_Your objective_
When you reach the line that contains "TP1: test point (NET1) -> none" in the data below, start reproducing lines exactly, and stop after the line that contains "R9: 1.5k (COM, SRC) -> none".

+++

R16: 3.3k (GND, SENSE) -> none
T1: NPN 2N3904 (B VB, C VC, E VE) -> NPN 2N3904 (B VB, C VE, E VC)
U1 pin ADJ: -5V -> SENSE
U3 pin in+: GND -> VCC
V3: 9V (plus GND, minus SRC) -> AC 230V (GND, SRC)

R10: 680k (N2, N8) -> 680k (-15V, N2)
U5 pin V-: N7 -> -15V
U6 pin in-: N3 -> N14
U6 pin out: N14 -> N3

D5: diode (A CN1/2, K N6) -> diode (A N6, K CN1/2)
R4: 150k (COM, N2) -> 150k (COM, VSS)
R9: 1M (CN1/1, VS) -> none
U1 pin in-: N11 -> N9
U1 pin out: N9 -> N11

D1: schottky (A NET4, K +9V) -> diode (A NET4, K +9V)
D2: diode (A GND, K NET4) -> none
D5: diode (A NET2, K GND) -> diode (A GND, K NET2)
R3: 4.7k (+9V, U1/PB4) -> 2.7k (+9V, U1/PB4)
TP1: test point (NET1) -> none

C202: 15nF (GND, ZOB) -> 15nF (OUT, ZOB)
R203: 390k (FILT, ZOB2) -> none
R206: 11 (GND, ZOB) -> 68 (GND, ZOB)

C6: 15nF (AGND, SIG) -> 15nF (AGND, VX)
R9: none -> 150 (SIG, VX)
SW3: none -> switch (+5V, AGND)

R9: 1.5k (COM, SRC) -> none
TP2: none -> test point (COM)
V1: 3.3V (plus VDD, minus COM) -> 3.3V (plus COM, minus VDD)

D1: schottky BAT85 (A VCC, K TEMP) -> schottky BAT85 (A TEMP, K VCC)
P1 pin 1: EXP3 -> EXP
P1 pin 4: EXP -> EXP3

+++

_Task answer_
TP1: test point (NET1) -> none

C202: 15nF (GND, ZOB) -> 15nF (OUT, ZOB)
R203: 390k (FILT, ZOB2) -> none
R206: 11 (GND, ZOB) -> 68 (GND, ZOB)

C6: 15nF (AGND, SIG) -> 15nF (AGND, VX)
R9: none -> 150 (SIG, VX)
SW3: none -> switch (+5V, AGND)

R9: 1.5k (COM, SRC) -> none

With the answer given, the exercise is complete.